START RECORDED INFORMATION

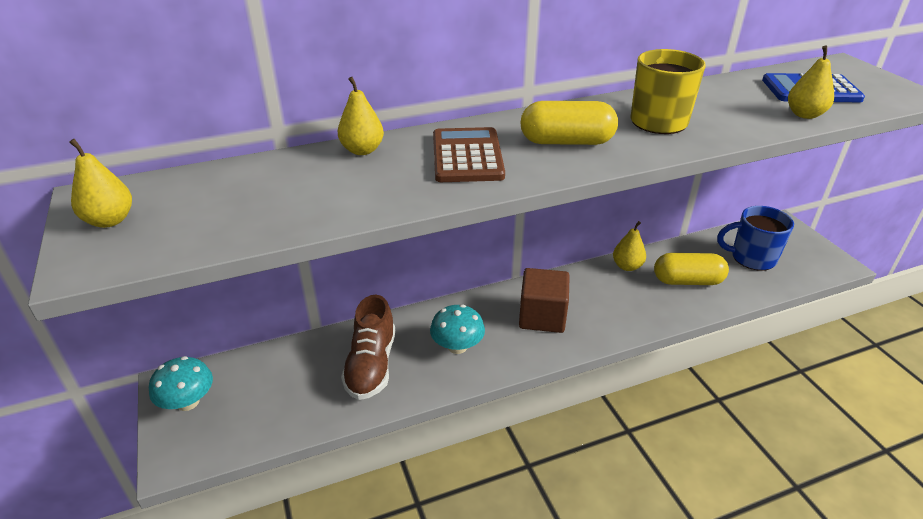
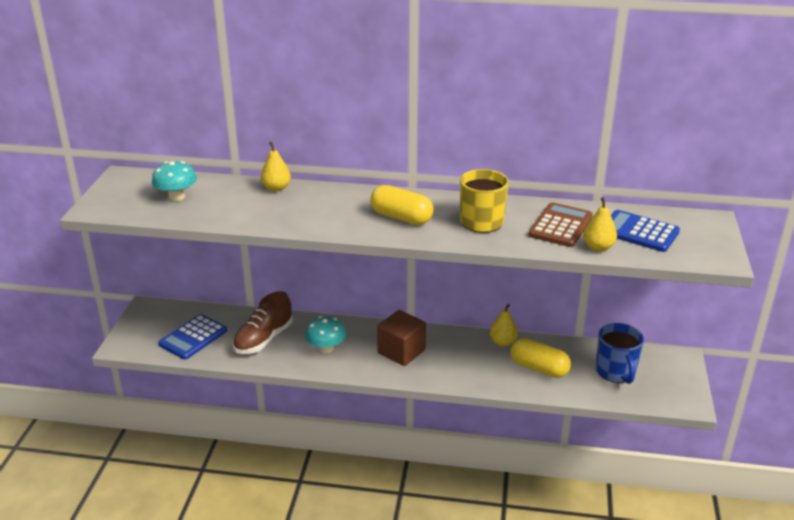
camera: 30 degrees right, 5 degrees down
yellow pear [69,139,132,228] -> none
turquoise mushroom [149,356,213,411] -> turquoise mushroom moved to [152,161,197,201]
brown calculator [433,127,505,182] -> brown calculator moved to [528,202,593,247]
blue mug [717,206,794,271] -> blue mug turned 135 degrees counterclockwise [596,323,644,384]
none -> blue calculator [158,314,227,360]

END RECORDED INFORMATION

Copy each line above precisely, dropping the pictures.

- _ANSWER SPACE_:
camera: 30 degrees right, 5 degrees down
yellow pear [69,139,132,228] -> none
turquoise mushroom [149,356,213,411] -> turquoise mushroom moved to [152,161,197,201]
brown calculator [433,127,505,182] -> brown calculator moved to [528,202,593,247]
blue mug [717,206,794,271] -> blue mug turned 135 degrees counterclockwise [596,323,644,384]
none -> blue calculator [158,314,227,360]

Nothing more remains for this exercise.